- _Assignment_
Exact transcription of the following records is needed, with every picture dropped.
*** Opening of The data ***
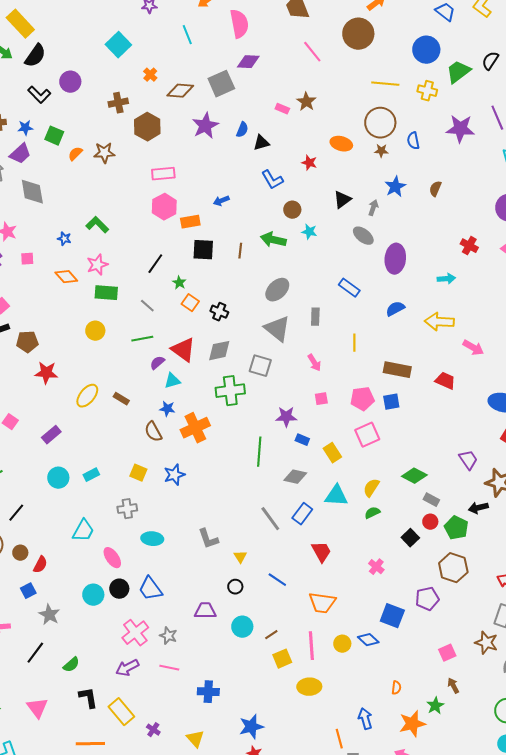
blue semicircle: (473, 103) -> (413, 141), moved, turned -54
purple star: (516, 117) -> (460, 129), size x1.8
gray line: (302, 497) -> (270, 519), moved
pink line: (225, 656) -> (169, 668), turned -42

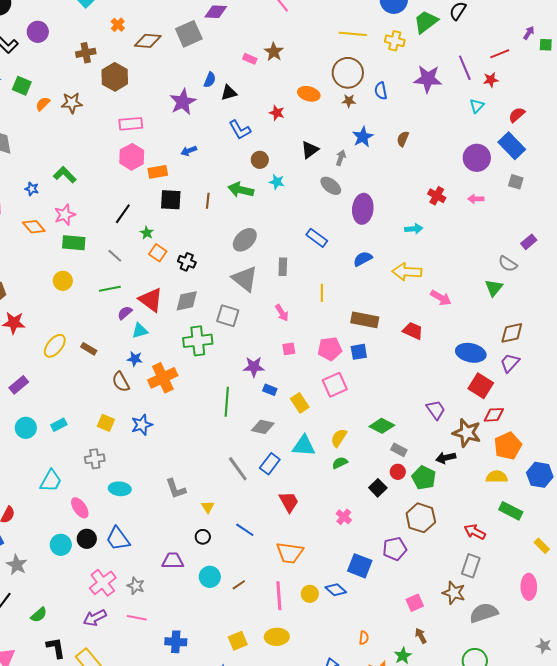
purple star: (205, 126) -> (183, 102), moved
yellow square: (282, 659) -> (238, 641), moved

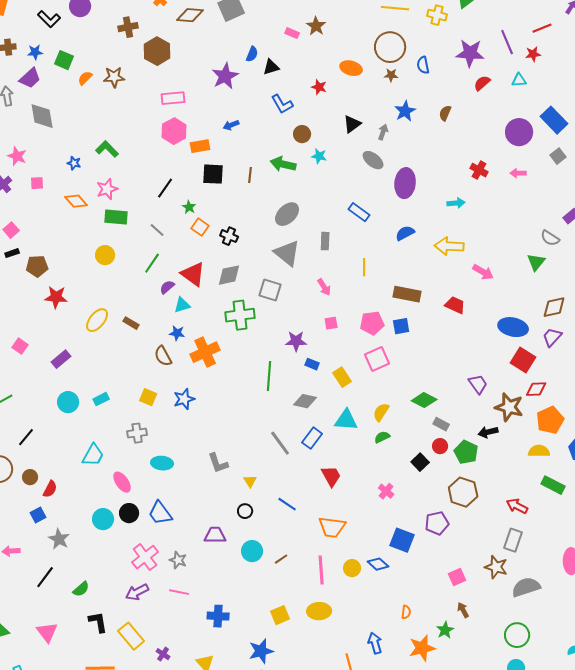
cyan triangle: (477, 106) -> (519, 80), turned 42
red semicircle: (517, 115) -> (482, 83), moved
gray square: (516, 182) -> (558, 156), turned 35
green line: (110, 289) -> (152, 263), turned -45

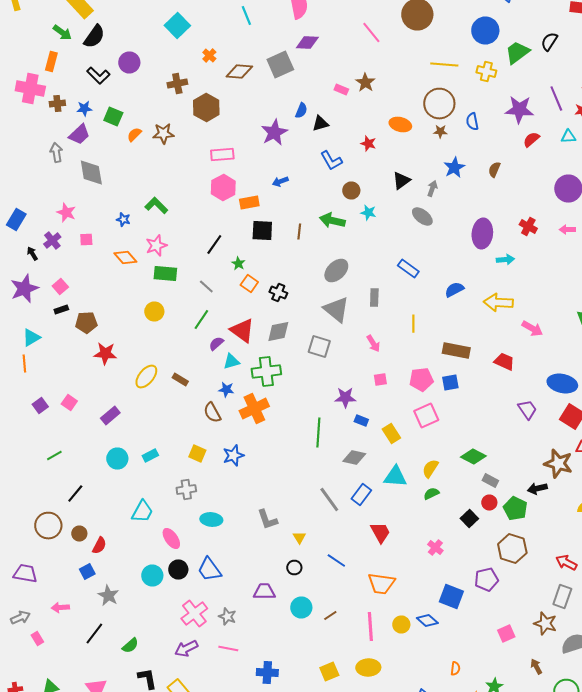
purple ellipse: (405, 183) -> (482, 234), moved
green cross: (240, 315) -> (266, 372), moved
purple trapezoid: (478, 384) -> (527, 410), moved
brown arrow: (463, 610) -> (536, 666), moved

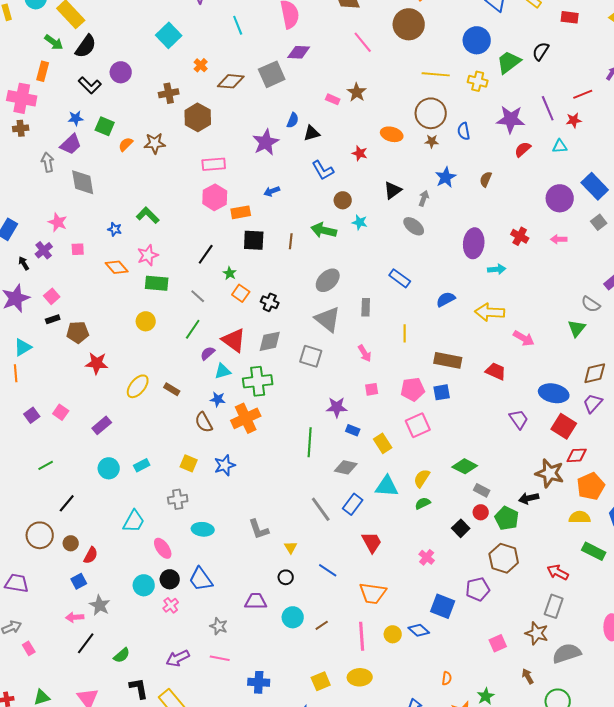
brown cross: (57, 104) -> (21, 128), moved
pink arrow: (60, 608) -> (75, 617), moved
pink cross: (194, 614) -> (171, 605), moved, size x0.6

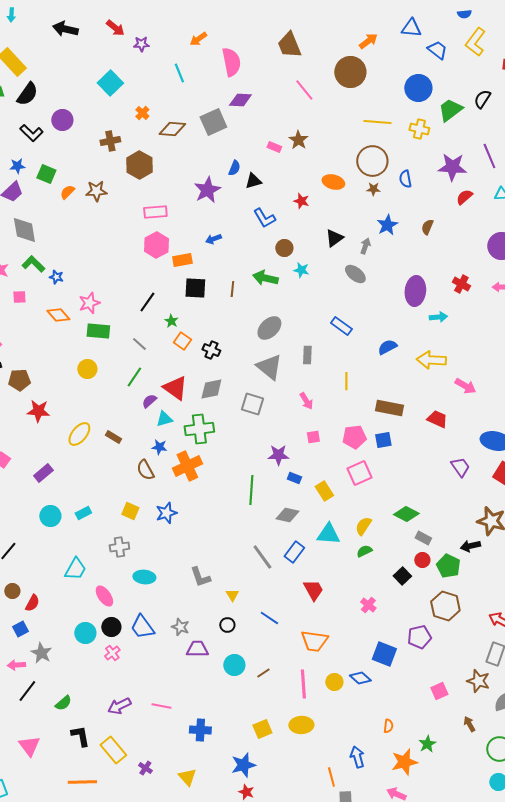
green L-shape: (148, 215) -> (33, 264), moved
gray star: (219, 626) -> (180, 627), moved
*** Close of The data ***
- _Result of the exercise_
blue semicircle: (473, 103) -> (413, 141), moved, turned -54
purple star: (516, 117) -> (460, 129), size x1.8
gray line: (302, 497) -> (270, 519), moved
pink line: (225, 656) -> (169, 668), turned -42

purple star: (205, 126) -> (183, 102), moved
yellow square: (282, 659) -> (238, 641), moved

cyan triangle: (477, 106) -> (519, 80), turned 42
red semicircle: (517, 115) -> (482, 83), moved
gray square: (516, 182) -> (558, 156), turned 35
green line: (110, 289) -> (152, 263), turned -45

purple ellipse: (405, 183) -> (482, 234), moved
green cross: (240, 315) -> (266, 372), moved
purple trapezoid: (478, 384) -> (527, 410), moved
brown arrow: (463, 610) -> (536, 666), moved

brown cross: (57, 104) -> (21, 128), moved
pink arrow: (60, 608) -> (75, 617), moved
pink cross: (194, 614) -> (171, 605), moved, size x0.6

green L-shape: (148, 215) -> (33, 264), moved
gray star: (219, 626) -> (180, 627), moved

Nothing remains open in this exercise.